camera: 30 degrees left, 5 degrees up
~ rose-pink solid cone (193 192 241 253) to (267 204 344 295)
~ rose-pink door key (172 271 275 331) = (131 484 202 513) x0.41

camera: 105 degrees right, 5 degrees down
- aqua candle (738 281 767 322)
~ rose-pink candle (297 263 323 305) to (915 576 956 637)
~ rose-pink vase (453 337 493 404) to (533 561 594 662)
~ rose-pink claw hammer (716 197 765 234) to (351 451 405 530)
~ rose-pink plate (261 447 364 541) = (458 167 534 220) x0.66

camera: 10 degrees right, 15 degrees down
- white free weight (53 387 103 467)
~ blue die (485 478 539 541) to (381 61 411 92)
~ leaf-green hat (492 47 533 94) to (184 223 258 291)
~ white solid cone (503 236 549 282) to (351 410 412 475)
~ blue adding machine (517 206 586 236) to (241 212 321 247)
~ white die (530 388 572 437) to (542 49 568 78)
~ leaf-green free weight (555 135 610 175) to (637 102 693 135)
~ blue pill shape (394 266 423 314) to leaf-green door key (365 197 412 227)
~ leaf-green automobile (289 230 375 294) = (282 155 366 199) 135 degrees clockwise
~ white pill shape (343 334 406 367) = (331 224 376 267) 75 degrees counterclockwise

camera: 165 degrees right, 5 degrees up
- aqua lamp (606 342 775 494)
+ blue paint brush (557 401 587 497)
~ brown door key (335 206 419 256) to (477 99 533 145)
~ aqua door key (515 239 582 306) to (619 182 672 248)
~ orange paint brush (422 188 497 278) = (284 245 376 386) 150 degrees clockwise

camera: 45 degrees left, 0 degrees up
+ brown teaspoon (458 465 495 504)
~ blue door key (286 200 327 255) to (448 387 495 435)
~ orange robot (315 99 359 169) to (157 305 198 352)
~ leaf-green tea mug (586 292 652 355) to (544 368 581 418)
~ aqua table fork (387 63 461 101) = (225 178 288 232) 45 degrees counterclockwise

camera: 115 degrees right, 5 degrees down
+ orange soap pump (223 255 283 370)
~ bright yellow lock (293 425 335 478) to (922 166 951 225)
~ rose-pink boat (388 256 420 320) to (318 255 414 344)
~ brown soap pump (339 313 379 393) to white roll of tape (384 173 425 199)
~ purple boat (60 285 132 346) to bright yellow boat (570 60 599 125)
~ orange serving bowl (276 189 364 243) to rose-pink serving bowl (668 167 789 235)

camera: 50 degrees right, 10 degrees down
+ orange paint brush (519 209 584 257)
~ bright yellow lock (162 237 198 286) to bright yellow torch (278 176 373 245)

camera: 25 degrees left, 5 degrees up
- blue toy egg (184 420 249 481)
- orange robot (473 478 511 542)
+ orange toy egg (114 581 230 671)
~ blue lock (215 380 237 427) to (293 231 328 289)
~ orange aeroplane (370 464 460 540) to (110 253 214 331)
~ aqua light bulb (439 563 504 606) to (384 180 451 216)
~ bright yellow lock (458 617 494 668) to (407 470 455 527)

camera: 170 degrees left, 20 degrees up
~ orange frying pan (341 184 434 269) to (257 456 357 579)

- TRY IT:
Word for word, repeat every record.

- RESPONSE BOX:
camera: 30 degrees left, 5 degrees up
~ rose-pink solid cone (193 192 241 253) to (267 204 344 295)
~ rose-pink door key (172 271 275 331) = (131 484 202 513) x0.41

camera: 105 degrees right, 5 degrees down
- aqua candle (738 281 767 322)
~ rose-pink candle (297 263 323 305) to (915 576 956 637)
~ rose-pink vase (453 337 493 404) to (533 561 594 662)
~ rose-pink claw hammer (716 197 765 234) to (351 451 405 530)
~ rose-pink plate (261 447 364 541) = (458 167 534 220) x0.66

camera: 10 degrees right, 15 degrees down
- white free weight (53 387 103 467)
~ blue die (485 478 539 541) to (381 61 411 92)
~ leaf-green hat (492 47 533 94) to (184 223 258 291)
~ white solid cone (503 236 549 282) to (351 410 412 475)
~ blue adding machine (517 206 586 236) to (241 212 321 247)
~ white die (530 388 572 437) to (542 49 568 78)
~ leaf-green free weight (555 135 610 175) to (637 102 693 135)
~ blue pill shape (394 266 423 314) to leaf-green door key (365 197 412 227)
~ leaf-green automobile (289 230 375 294) = (282 155 366 199) 135 degrees clockwise
~ white pill shape (343 334 406 367) = (331 224 376 267) 75 degrees counterclockwise

camera: 165 degrees right, 5 degrees up
- aqua lamp (606 342 775 494)
+ blue paint brush (557 401 587 497)
~ brown door key (335 206 419 256) to (477 99 533 145)
~ aqua door key (515 239 582 306) to (619 182 672 248)
~ orange paint brush (422 188 497 278) = (284 245 376 386) 150 degrees clockwise

camera: 45 degrees left, 0 degrees up
+ brown teaspoon (458 465 495 504)
~ blue door key (286 200 327 255) to (448 387 495 435)
~ orange robot (315 99 359 169) to (157 305 198 352)
~ leaf-green tea mug (586 292 652 355) to (544 368 581 418)
~ aqua table fork (387 63 461 101) = (225 178 288 232) 45 degrees counterclockwise

camera: 115 degrees right, 5 degrees down
+ orange soap pump (223 255 283 370)
~ bright yellow lock (293 425 335 478) to (922 166 951 225)
~ rose-pink boat (388 256 420 320) to (318 255 414 344)
~ brown soap pump (339 313 379 393) to white roll of tape (384 173 425 199)
~ purple boat (60 285 132 346) to bright yellow boat (570 60 599 125)
~ orange serving bowl (276 189 364 243) to rose-pink serving bowl (668 167 789 235)

camera: 50 degrees right, 10 degrees down
+ orange paint brush (519 209 584 257)
~ bright yellow lock (162 237 198 286) to bright yellow torch (278 176 373 245)

camera: 25 degrees left, 5 degrees up
- blue toy egg (184 420 249 481)
- orange robot (473 478 511 542)
+ orange toy egg (114 581 230 671)
~ blue lock (215 380 237 427) to (293 231 328 289)
~ orange aeroplane (370 464 460 540) to (110 253 214 331)
~ aqua light bulb (439 563 504 606) to (384 180 451 216)
~ bright yellow lock (458 617 494 668) to (407 470 455 527)

camera: 170 degrees left, 20 degrees up
~ orange frying pan (341 184 434 269) to (257 456 357 579)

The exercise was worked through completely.